Problem requirements: Although the entries contain pictures, only their words should be duplicated exactly.

Stored data entries:
——

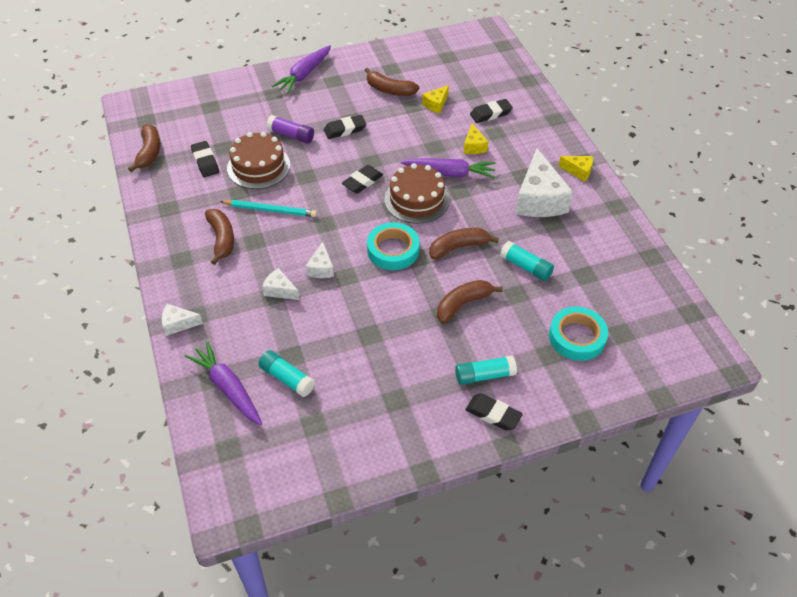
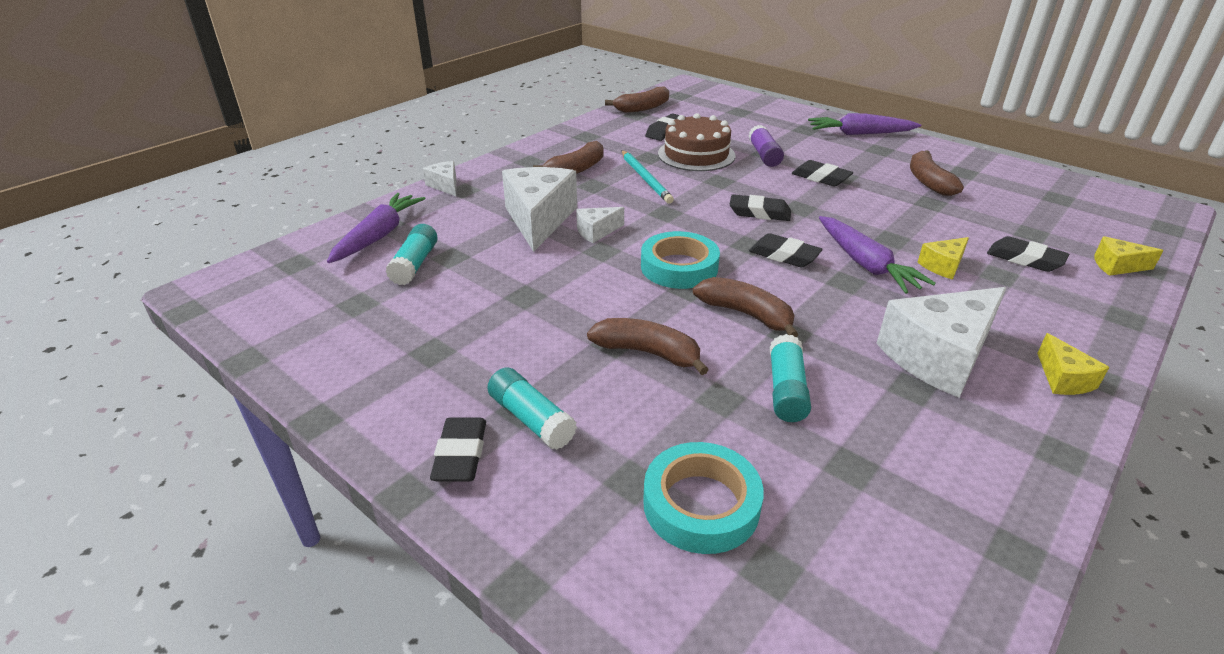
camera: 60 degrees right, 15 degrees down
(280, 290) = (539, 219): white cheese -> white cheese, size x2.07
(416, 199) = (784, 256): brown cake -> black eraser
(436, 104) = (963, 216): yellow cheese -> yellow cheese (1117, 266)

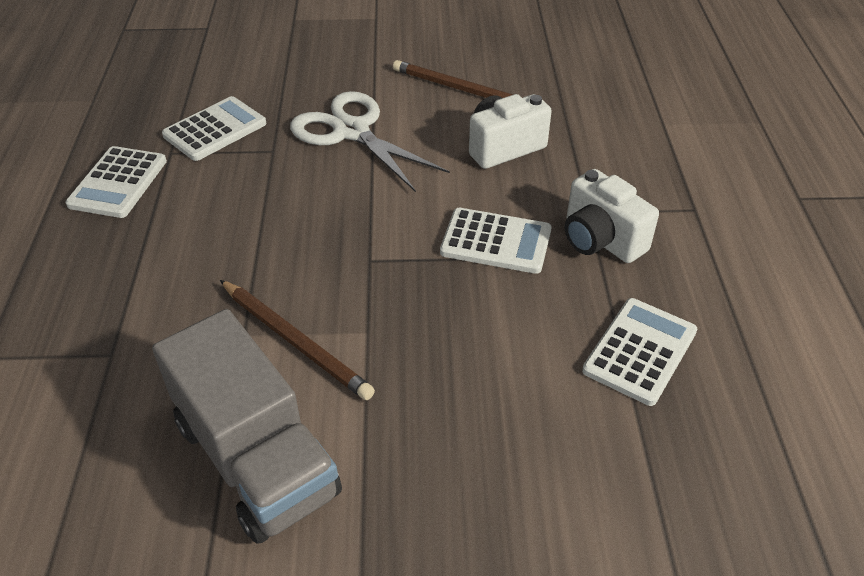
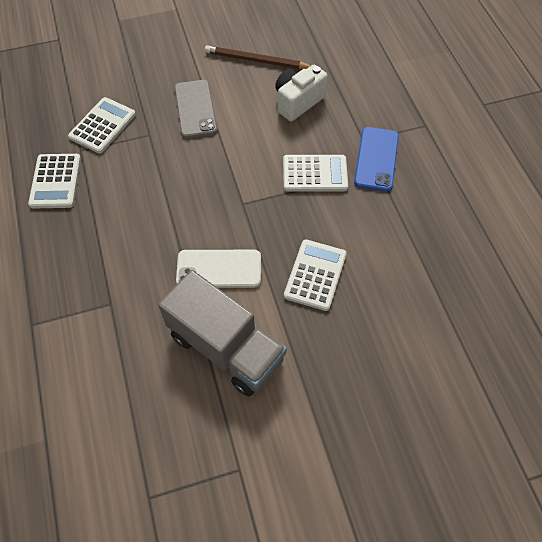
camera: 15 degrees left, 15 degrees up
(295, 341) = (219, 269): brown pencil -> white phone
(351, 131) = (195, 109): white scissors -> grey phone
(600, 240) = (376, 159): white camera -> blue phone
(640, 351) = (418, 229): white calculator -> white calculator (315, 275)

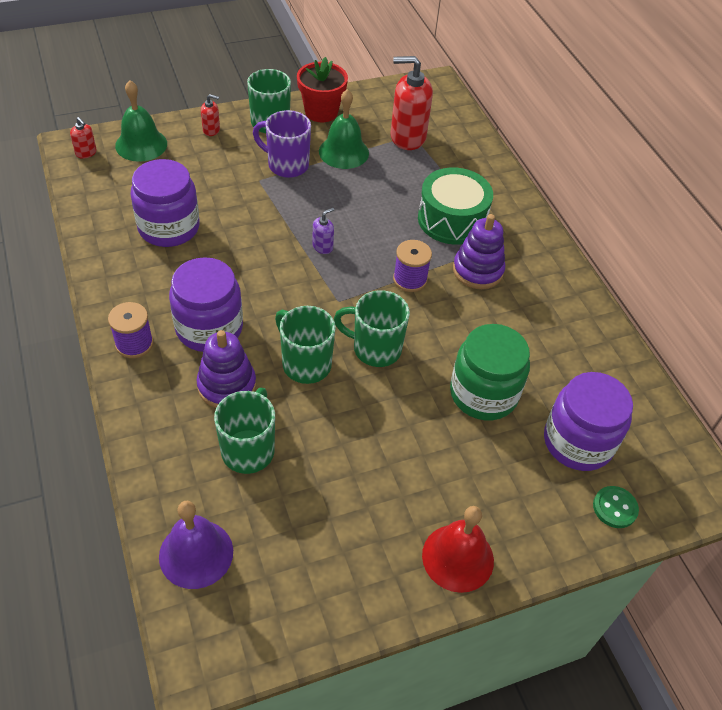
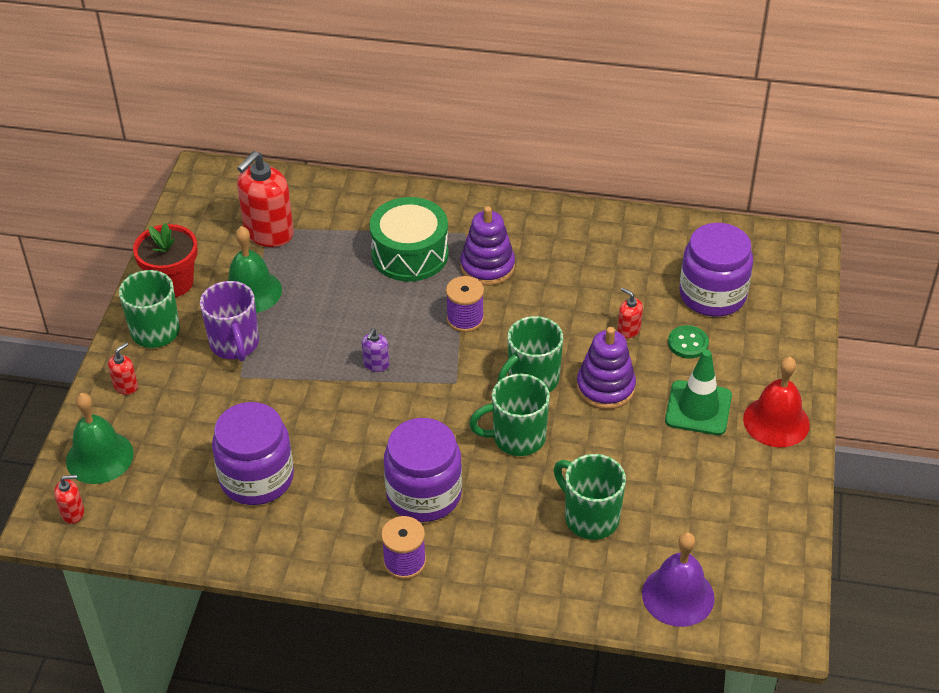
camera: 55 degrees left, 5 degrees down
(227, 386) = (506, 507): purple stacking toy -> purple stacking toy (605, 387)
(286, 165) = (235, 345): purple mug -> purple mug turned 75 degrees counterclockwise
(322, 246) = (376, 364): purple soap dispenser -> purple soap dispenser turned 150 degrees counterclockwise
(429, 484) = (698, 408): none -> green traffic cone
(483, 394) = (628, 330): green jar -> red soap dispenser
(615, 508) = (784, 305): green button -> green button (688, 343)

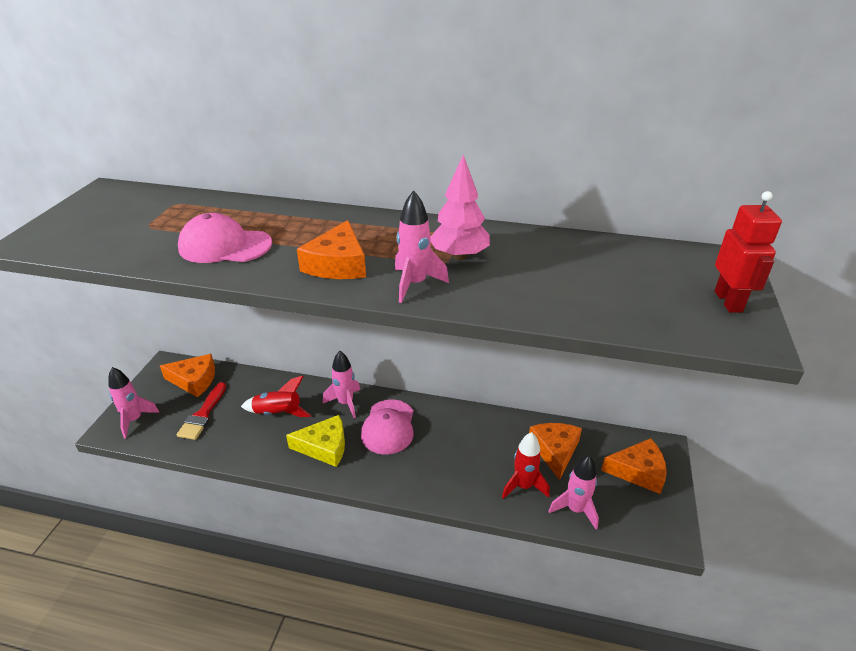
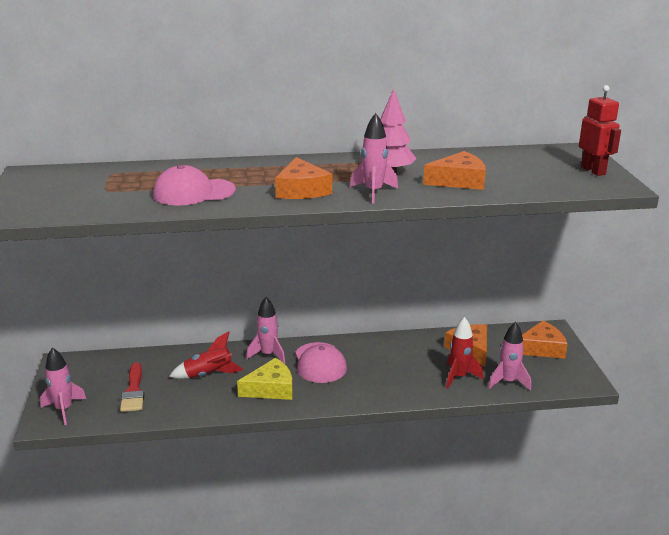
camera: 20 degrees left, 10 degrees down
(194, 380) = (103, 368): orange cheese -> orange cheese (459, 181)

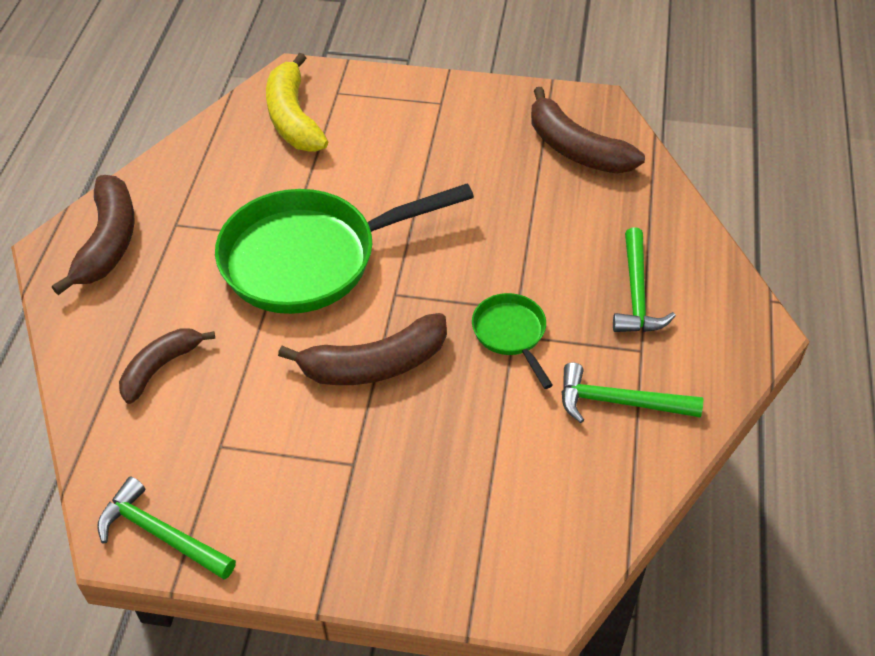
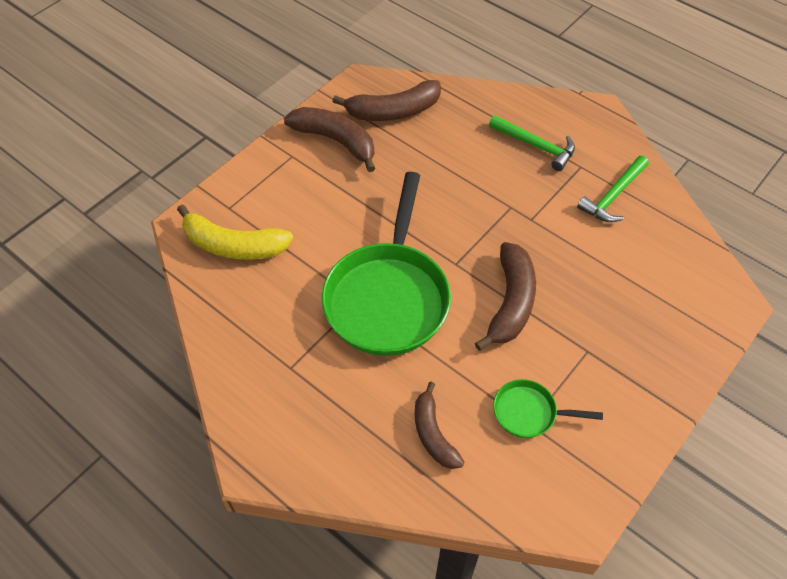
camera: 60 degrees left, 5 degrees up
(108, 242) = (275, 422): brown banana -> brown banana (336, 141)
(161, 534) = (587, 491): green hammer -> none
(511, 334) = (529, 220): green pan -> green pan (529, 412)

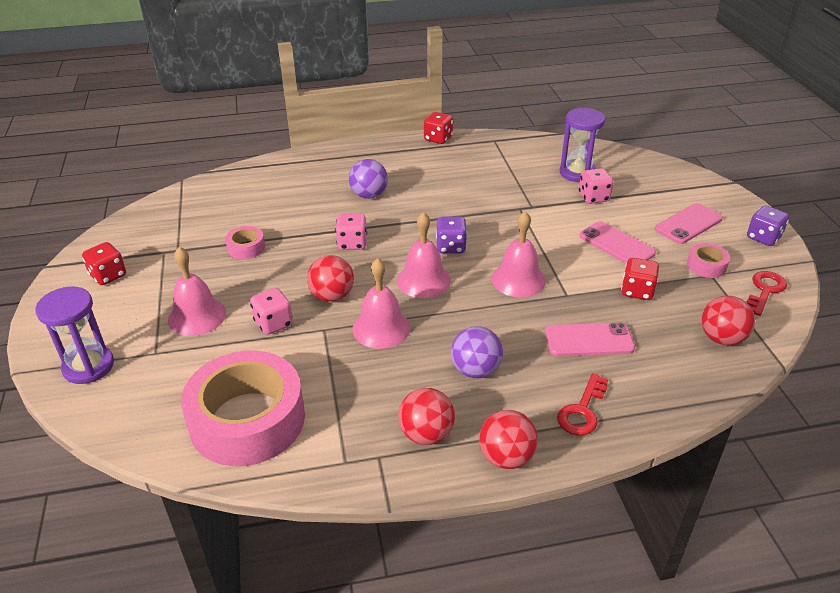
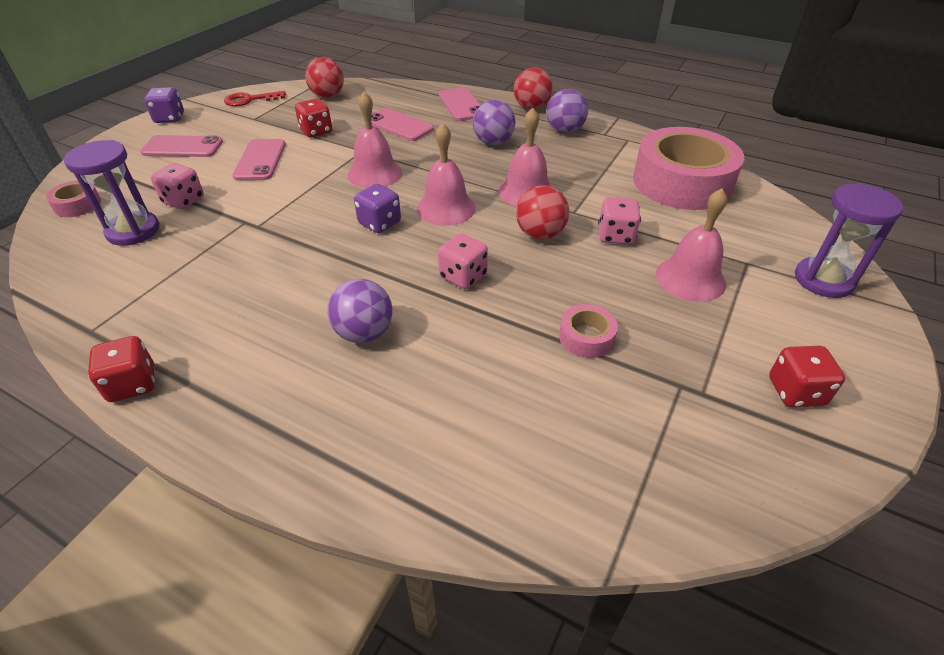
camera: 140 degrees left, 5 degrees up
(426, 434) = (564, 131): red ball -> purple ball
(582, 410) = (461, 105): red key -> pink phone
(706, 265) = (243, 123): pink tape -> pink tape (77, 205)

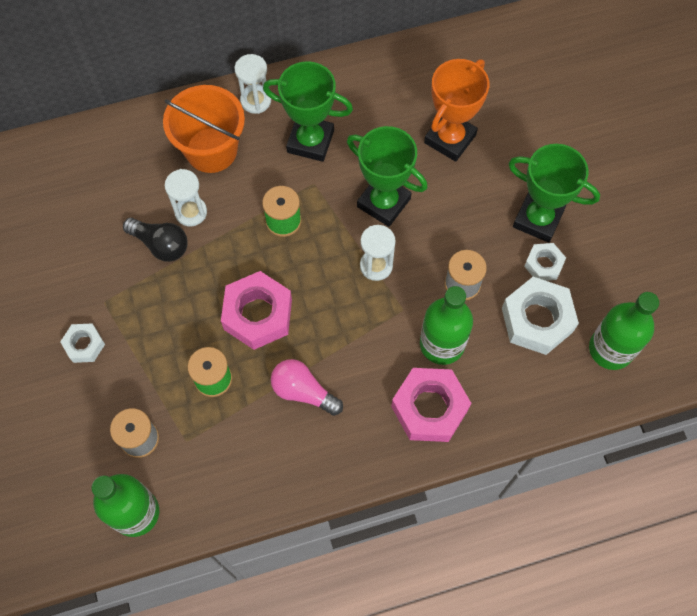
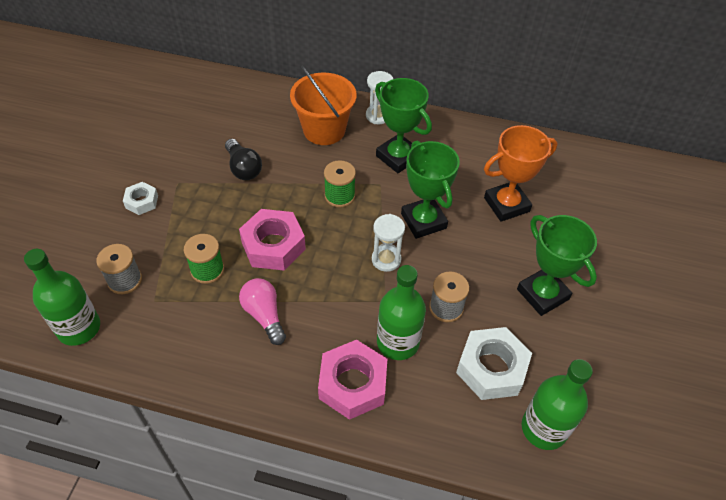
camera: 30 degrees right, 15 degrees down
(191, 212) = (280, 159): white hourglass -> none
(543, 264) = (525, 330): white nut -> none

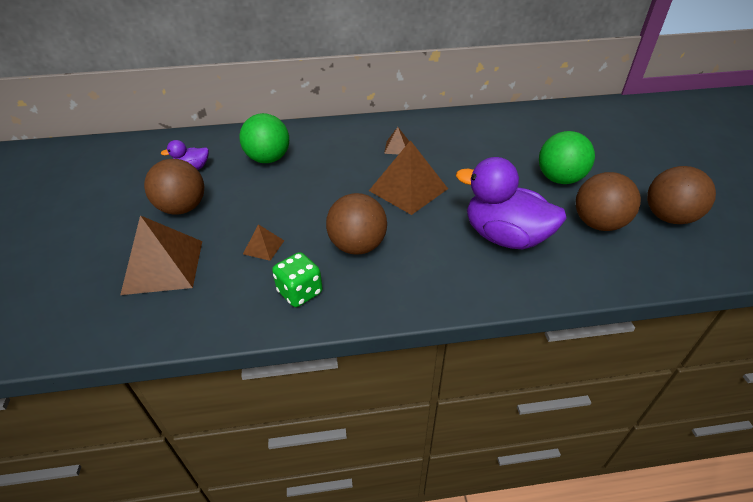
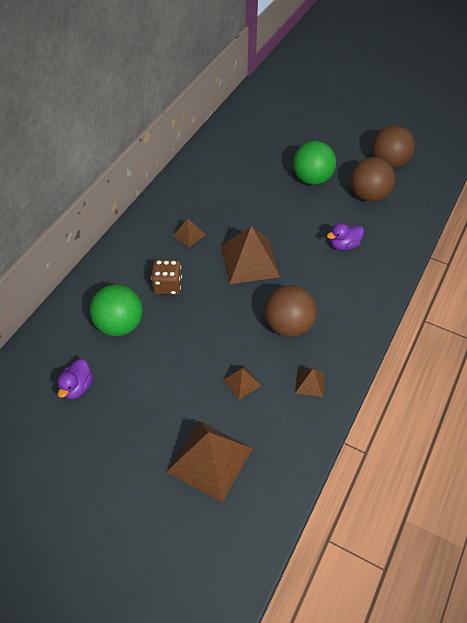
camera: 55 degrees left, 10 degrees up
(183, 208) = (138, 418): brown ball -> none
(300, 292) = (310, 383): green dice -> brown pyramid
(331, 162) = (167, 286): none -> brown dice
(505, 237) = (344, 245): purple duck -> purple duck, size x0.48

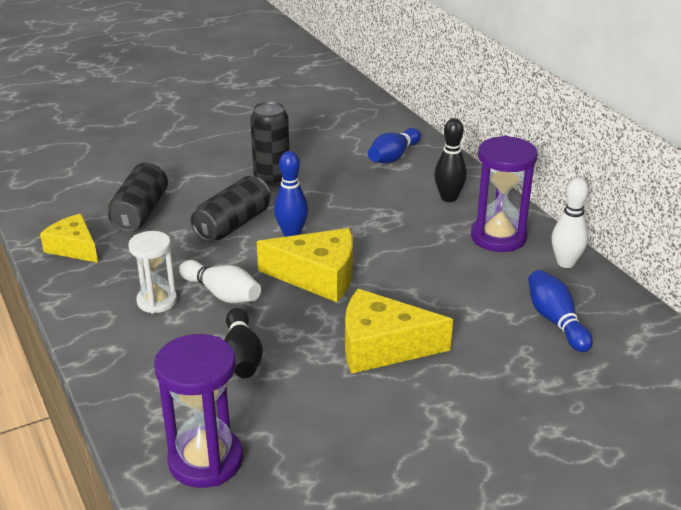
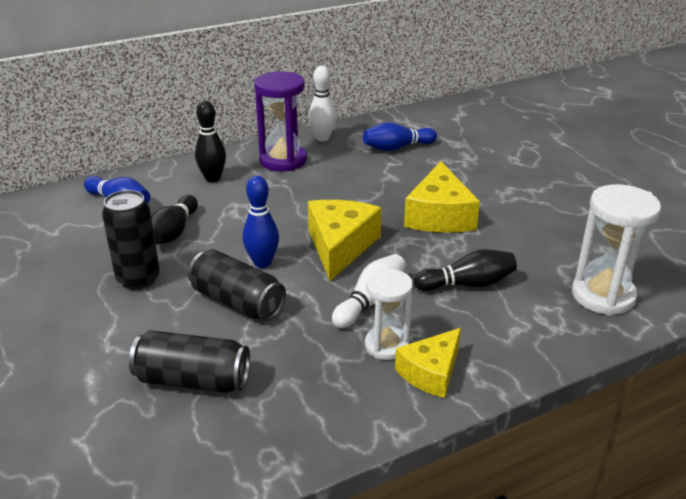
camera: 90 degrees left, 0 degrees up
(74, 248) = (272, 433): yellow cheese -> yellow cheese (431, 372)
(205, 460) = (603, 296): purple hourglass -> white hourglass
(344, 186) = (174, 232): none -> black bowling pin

——

Solution below:
camera: 60 degrees right, 15 degrees down
(280, 290) = (539, 219): white cheese -> white cheese, size x2.07
(416, 199) = (784, 256): brown cake -> black eraser
(436, 104) = (963, 216): yellow cheese -> yellow cheese (1117, 266)

camera: 15 degrees left, 15 degrees up
(295, 341) = (219, 269): brown pencil -> white phone
(351, 131) = (195, 109): white scissors -> grey phone
(600, 240) = (376, 159): white camera -> blue phone
(640, 351) = (418, 229): white calculator -> white calculator (315, 275)

camera: 55 degrees left, 5 degrees down
(227, 386) = (506, 507): purple stacking toy -> purple stacking toy (605, 387)
(286, 165) = (235, 345): purple mug -> purple mug turned 75 degrees counterclockwise
(322, 246) = (376, 364): purple soap dispenser -> purple soap dispenser turned 150 degrees counterclockwise
(429, 484) = (698, 408): none -> green traffic cone
(483, 394) = (628, 330): green jar -> red soap dispenser
(615, 508) = (784, 305): green button -> green button (688, 343)

camera: 20 degrees left, 10 degrees down
(194, 380) = (103, 368): orange cheese -> orange cheese (459, 181)

camera: 60 degrees left, 5 degrees up
(108, 242) = (275, 422): brown banana -> brown banana (336, 141)
(161, 534) = (587, 491): green hammer -> none
(511, 334) = (529, 220): green pan -> green pan (529, 412)

camera: 140 degrees left, 5 degrees up
(426, 434) = (564, 131): red ball -> purple ball
(582, 410) = (461, 105): red key -> pink phone
(706, 265) = (243, 123): pink tape -> pink tape (77, 205)

camera: 30 degrees right, 15 degrees down
(191, 212) = (280, 159): white hourglass -> none
(543, 264) = (525, 330): white nut -> none

camera: 55 degrees left, 10 degrees up
(183, 208) = (138, 418): brown ball -> none
(300, 292) = (310, 383): green dice -> brown pyramid
(331, 162) = (167, 286): none -> brown dice
(505, 237) = (344, 245): purple duck -> purple duck, size x0.48

camera: 90 degrees left, 0 degrees up
(74, 248) = (272, 433): yellow cheese -> yellow cheese (431, 372)
(205, 460) = (603, 296): purple hourglass -> white hourglass
(344, 186) = (174, 232): none -> black bowling pin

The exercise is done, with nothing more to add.